## BEGIN Data lines

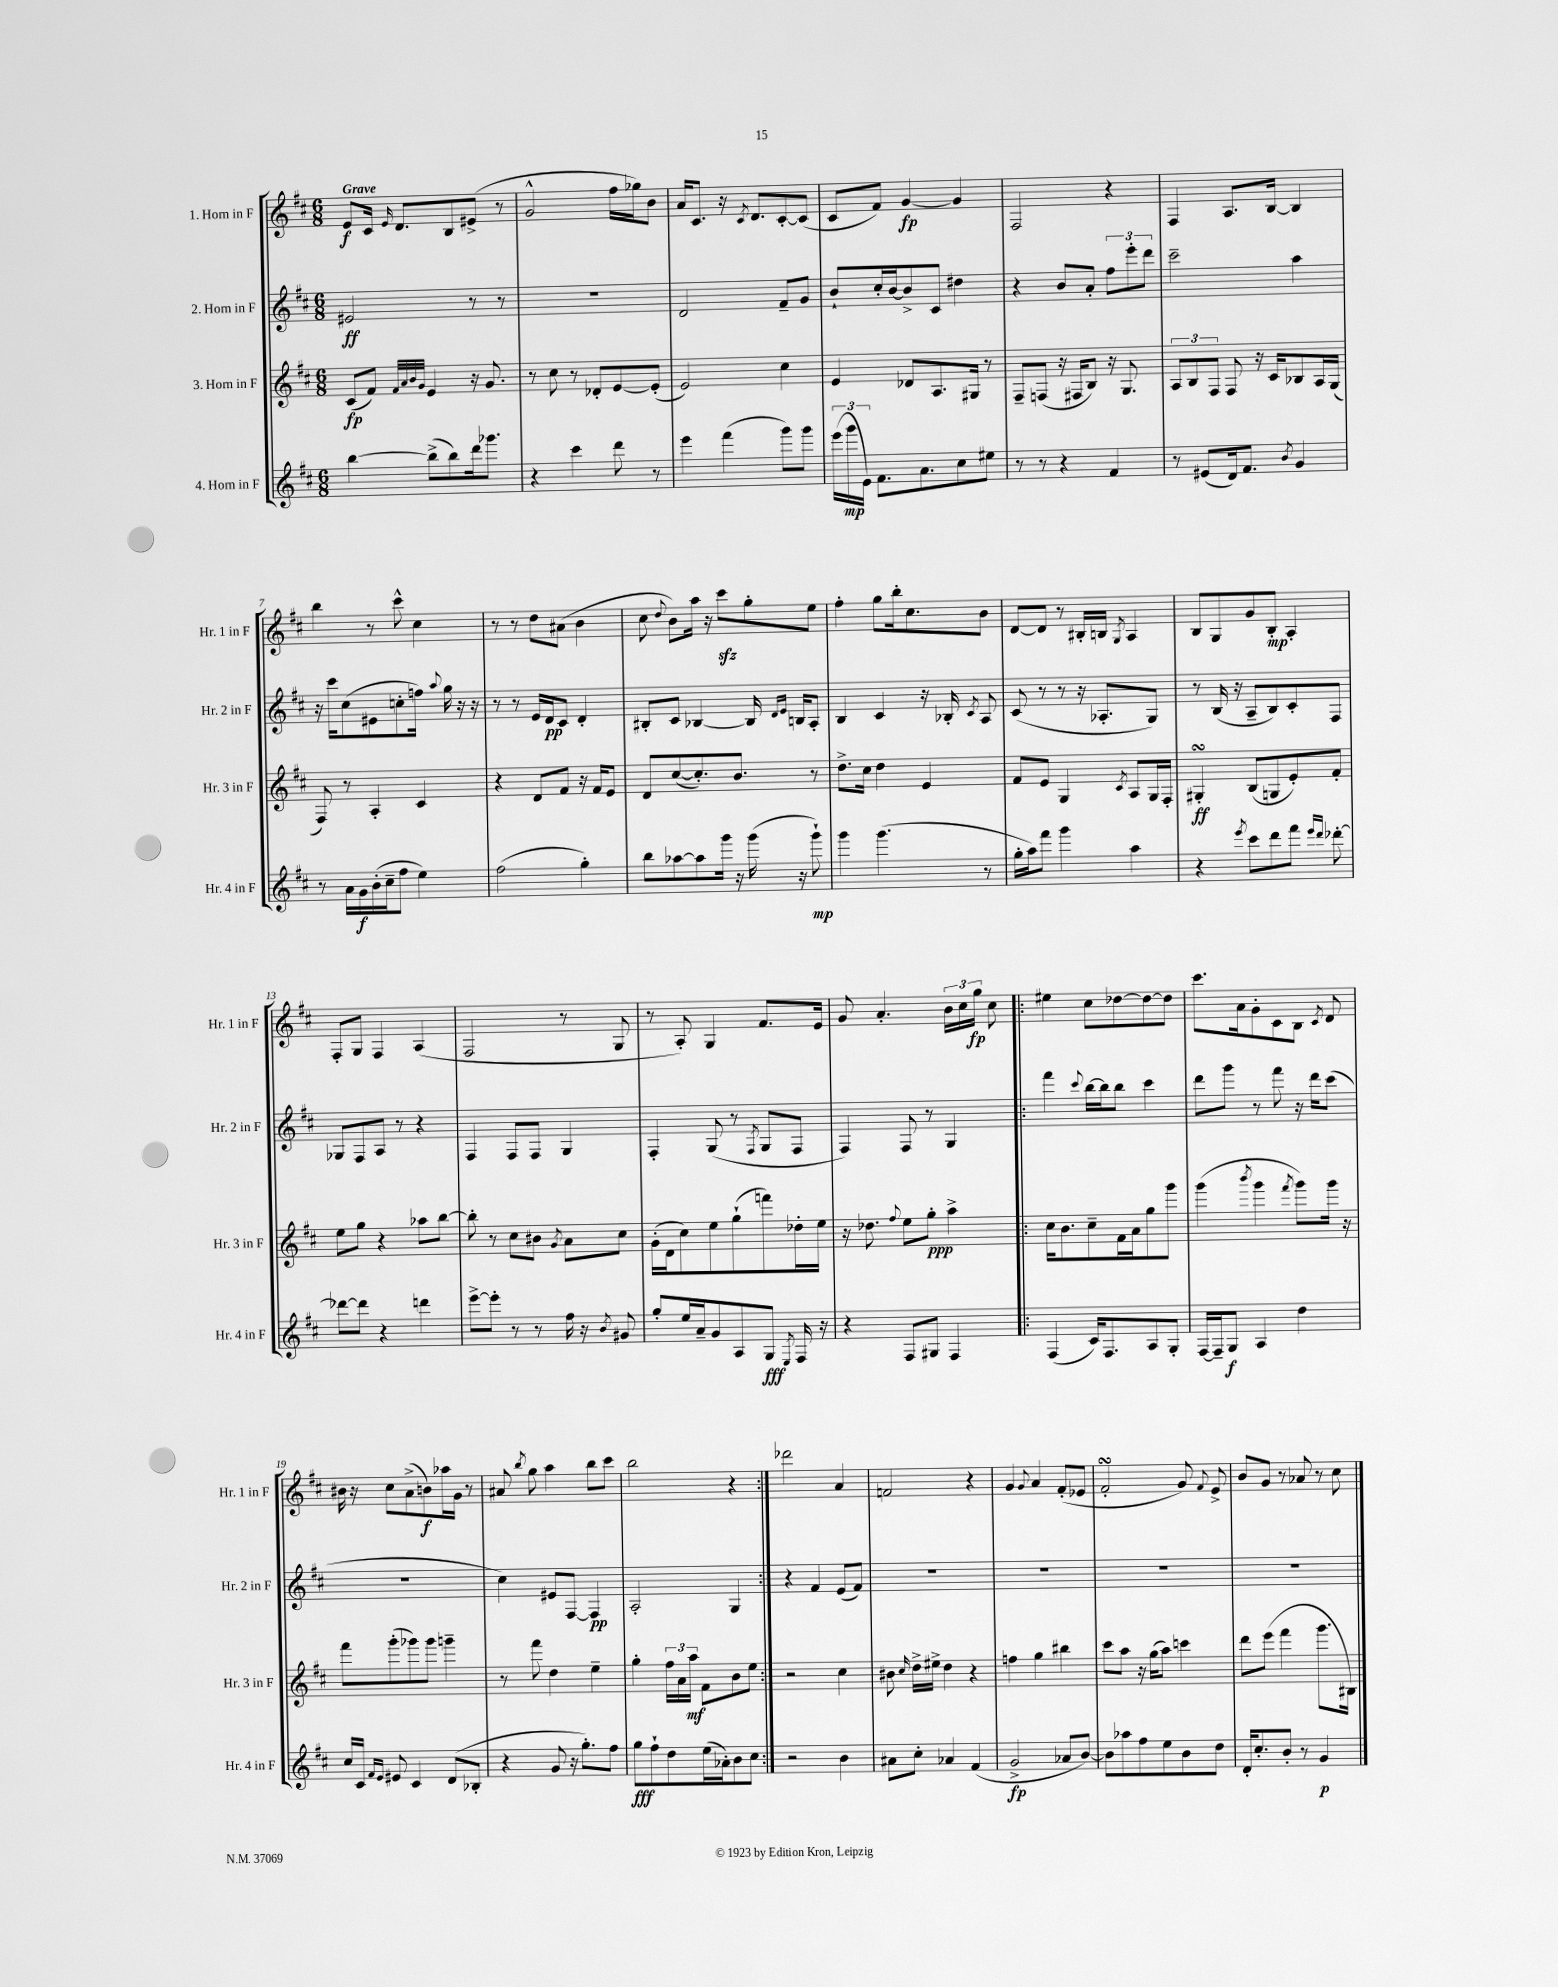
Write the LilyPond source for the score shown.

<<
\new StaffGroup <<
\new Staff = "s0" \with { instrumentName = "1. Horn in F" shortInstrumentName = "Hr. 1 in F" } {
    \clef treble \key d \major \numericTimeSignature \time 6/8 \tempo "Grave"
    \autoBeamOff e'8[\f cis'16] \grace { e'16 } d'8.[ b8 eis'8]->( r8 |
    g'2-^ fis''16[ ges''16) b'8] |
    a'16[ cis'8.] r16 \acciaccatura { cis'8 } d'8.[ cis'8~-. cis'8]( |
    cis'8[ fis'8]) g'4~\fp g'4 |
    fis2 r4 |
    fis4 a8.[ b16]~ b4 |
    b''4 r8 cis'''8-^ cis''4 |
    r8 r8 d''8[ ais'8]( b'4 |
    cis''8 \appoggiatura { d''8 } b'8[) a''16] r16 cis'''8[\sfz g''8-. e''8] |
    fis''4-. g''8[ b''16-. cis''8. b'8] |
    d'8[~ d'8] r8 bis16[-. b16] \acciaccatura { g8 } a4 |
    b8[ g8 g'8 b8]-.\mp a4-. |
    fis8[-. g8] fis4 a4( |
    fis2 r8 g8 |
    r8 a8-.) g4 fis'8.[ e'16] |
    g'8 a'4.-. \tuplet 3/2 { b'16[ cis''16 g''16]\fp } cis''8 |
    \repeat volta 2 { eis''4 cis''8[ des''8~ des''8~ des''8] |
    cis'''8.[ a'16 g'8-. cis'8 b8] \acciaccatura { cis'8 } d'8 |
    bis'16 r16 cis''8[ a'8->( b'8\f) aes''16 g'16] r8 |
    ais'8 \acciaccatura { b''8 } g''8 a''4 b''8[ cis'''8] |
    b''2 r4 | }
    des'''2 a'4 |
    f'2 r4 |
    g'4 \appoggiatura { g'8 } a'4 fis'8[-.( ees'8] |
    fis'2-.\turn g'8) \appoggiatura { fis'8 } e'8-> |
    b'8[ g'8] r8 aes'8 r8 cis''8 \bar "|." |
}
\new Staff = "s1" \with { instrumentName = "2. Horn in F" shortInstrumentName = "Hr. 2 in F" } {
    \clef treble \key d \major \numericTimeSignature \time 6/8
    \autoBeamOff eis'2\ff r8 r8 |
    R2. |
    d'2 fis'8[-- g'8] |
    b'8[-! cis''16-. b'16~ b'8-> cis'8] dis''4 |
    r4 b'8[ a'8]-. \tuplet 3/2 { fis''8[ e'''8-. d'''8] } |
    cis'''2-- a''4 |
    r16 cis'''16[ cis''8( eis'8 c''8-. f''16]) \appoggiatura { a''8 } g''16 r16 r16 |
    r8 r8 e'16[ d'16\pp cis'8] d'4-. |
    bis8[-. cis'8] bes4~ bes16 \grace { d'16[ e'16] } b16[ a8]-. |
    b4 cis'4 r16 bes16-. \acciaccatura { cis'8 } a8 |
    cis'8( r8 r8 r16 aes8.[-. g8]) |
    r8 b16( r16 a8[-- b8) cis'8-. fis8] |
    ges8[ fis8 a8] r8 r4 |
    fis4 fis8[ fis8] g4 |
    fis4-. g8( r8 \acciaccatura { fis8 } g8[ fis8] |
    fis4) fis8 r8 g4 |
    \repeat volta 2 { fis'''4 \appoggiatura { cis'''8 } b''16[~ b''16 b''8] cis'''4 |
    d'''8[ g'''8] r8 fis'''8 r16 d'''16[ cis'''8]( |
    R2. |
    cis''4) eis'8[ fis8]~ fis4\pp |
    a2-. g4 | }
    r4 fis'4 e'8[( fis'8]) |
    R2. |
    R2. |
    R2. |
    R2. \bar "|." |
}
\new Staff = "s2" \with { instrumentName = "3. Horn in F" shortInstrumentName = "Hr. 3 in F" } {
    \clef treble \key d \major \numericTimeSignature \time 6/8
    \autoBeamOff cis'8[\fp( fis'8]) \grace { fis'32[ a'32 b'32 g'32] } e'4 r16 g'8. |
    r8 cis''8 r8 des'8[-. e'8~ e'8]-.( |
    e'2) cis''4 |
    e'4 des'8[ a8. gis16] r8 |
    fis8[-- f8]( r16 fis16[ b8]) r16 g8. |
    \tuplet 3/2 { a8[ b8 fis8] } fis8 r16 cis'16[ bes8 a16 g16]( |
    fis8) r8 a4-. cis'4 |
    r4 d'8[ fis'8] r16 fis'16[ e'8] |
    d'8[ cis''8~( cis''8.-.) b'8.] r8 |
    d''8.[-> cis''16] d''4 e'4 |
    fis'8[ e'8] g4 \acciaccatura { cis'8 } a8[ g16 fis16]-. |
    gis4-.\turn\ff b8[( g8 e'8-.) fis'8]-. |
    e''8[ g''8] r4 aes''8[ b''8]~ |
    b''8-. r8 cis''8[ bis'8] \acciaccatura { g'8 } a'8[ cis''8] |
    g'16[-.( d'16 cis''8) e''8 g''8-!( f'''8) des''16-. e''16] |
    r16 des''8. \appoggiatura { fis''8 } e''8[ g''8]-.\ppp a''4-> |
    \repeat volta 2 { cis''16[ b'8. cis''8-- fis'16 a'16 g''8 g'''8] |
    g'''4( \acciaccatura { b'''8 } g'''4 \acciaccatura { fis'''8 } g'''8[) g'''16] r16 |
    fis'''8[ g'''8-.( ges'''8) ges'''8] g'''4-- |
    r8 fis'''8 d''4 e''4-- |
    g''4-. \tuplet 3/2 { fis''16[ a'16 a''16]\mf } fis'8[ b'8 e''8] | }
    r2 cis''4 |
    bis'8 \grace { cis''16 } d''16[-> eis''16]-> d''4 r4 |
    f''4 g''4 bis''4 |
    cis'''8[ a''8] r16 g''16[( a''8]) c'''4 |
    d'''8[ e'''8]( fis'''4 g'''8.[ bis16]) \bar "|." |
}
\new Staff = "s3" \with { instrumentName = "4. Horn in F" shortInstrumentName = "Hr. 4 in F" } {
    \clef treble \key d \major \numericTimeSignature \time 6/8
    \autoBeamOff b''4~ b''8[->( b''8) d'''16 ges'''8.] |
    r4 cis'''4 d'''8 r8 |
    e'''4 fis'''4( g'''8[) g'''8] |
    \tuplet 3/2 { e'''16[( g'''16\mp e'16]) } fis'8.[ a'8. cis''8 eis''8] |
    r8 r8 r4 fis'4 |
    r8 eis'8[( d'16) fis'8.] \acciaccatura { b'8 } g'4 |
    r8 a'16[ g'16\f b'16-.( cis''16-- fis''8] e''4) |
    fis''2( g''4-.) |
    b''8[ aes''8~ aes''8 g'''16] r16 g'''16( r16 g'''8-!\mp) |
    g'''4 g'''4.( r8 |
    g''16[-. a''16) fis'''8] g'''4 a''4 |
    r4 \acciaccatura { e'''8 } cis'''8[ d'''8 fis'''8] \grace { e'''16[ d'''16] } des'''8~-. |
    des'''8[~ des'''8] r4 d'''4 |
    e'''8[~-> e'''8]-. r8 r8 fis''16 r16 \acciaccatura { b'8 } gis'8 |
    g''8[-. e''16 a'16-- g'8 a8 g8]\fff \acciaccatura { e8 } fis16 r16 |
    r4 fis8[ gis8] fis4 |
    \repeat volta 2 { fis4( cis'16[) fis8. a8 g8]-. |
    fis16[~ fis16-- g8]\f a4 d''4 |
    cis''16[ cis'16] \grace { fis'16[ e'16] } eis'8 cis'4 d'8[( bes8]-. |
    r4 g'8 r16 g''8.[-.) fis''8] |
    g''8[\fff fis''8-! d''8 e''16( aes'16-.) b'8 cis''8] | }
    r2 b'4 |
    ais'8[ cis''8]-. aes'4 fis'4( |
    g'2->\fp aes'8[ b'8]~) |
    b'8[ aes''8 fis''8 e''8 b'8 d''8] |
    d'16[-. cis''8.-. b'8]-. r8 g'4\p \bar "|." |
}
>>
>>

## END Data lines

**Your instructions**
How many lines of the material above contain the string "repeat"? Treat uppercase and lowercase as different, and reply with the number alone.

**The result**
4